>> Start Given information

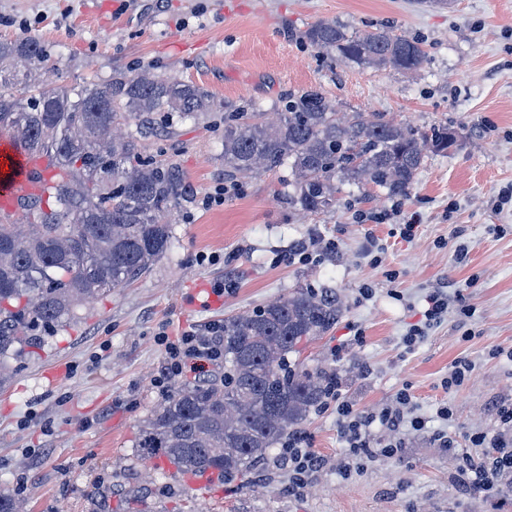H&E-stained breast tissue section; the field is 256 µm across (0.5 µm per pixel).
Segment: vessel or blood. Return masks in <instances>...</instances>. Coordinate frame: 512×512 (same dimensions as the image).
<instances>
[{
	"label": "vessel or blood",
	"mask_w": 512,
	"mask_h": 512,
	"mask_svg": "<svg viewBox=\"0 0 512 512\" xmlns=\"http://www.w3.org/2000/svg\"><path fill=\"white\" fill-rule=\"evenodd\" d=\"M55 170L39 154L16 150L11 142H0V215L14 214L20 200L47 196Z\"/></svg>",
	"instance_id": "obj_1"
}]
</instances>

>> End Given information

**Exercise task:**
Each record must be quoted in full and exactly. Do not include the pictures.

**Task answer:**
H&E-stained breast tissue section; the field is 256 µm across (0.5 µm per pixel).
Segment: vessel or blood. Return masks in <instances>...</instances>. Coordinate frame: 512×512 (same dimensions as the image).
<instances>
[{
	"label": "vessel or blood",
	"mask_w": 512,
	"mask_h": 512,
	"mask_svg": "<svg viewBox=\"0 0 512 512\" xmlns=\"http://www.w3.org/2000/svg\"><path fill=\"white\" fill-rule=\"evenodd\" d=\"M55 170L39 154L16 150L11 142H0V215L14 214L20 200L47 196Z\"/></svg>",
	"instance_id": "obj_1"
}]
</instances>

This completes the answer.